(Task objective)
Within the records, find every line that includes the word "button" and copy it.

(Source information)

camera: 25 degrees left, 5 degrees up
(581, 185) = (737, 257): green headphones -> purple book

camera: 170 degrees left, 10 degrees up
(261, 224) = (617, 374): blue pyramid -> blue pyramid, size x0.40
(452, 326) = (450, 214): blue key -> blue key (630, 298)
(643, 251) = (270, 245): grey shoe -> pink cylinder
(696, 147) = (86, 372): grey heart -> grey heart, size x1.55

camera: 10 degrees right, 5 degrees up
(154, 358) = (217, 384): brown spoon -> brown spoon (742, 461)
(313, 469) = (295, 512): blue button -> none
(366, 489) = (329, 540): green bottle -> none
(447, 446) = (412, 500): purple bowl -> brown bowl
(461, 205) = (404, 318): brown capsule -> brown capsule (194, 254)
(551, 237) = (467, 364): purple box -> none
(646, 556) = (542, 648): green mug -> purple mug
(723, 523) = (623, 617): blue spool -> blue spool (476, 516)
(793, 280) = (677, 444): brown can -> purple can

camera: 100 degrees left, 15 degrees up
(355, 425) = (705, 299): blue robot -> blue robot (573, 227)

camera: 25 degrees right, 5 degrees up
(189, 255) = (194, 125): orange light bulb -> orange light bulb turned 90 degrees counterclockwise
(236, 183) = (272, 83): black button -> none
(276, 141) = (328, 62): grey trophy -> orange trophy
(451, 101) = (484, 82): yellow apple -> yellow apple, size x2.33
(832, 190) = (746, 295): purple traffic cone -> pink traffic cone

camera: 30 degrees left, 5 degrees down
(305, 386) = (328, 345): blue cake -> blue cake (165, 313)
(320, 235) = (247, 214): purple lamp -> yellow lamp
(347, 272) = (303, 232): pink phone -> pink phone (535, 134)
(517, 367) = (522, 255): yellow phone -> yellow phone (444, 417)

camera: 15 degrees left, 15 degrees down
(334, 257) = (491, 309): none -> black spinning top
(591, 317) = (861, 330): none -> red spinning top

(End Source information)

(Answer)
(313, 469) = (295, 512): blue button -> none
(236, 183) = (272, 83): black button -> none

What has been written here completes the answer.